- [Exercise inputs]
[Start of Attachment]
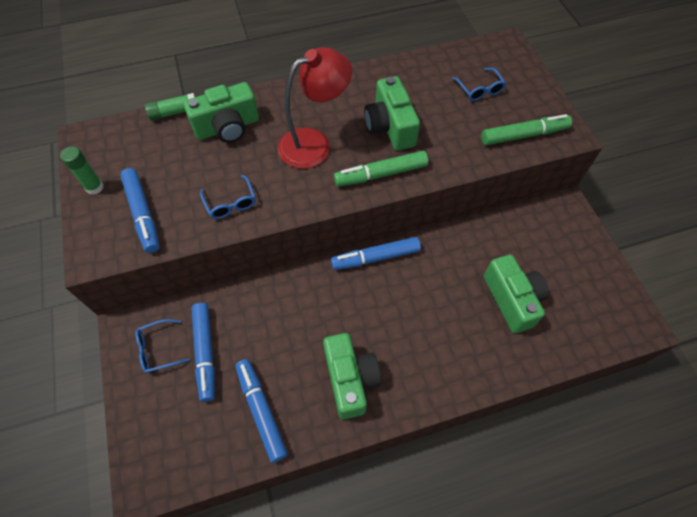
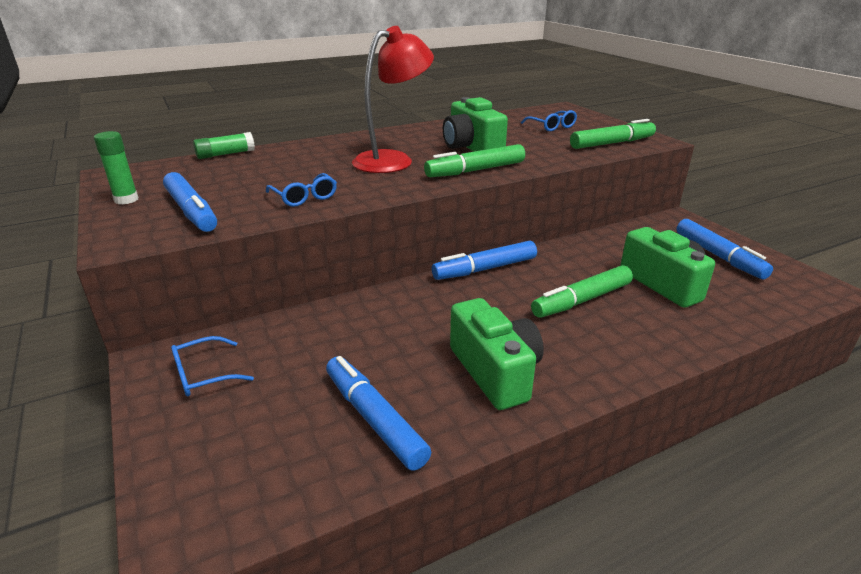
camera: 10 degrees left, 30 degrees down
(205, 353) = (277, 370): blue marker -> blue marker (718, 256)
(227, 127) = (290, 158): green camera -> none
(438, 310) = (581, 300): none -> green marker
[End of Attachment]
[Start of Attachment]
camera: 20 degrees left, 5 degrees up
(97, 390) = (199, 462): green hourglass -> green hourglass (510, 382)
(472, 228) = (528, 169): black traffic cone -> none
[End of Attachment]
[Start of Attachment]
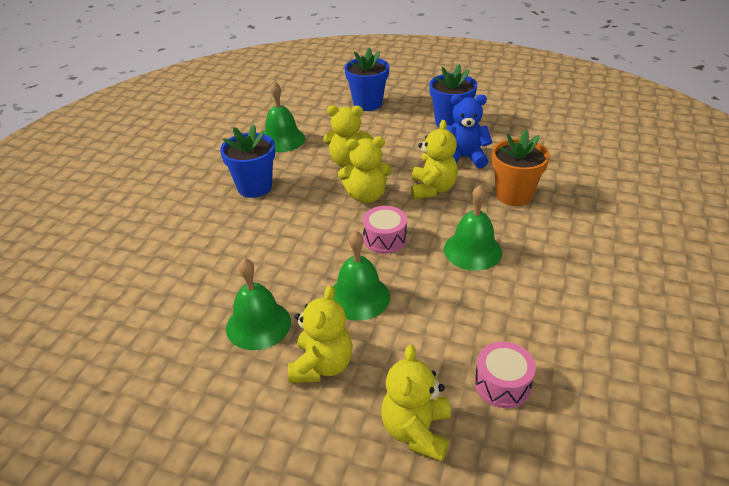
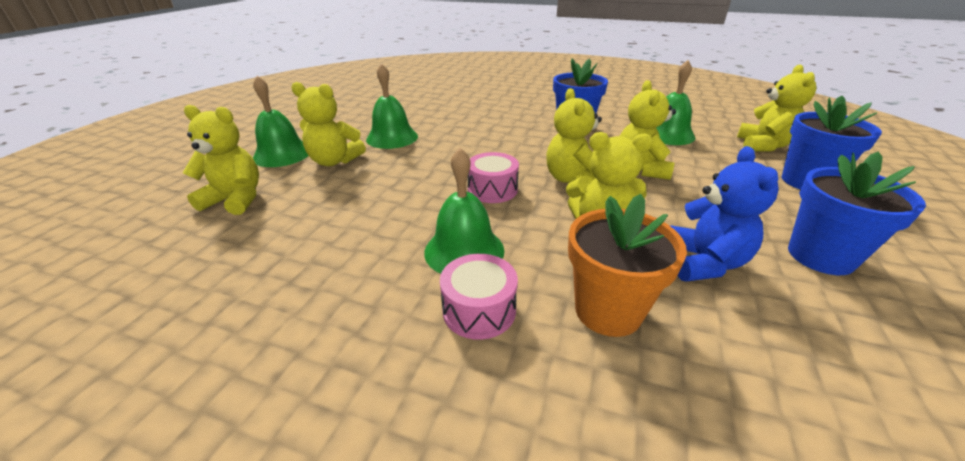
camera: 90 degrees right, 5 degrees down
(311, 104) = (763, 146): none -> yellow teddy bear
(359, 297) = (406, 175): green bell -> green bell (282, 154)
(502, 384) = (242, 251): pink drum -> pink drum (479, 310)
[End of Attachment]
- [What is required]
Using the data above, transcribe the lines that run from the line with "camera: 10 degrees left, 30 degrees down" to the line with "(438, 310) = (581, 300): none -> green marker", both ends kept, and output nothing else.

- [Expected answer]
camera: 10 degrees left, 30 degrees down
(205, 353) = (277, 370): blue marker -> blue marker (718, 256)
(227, 127) = (290, 158): green camera -> none
(438, 310) = (581, 300): none -> green marker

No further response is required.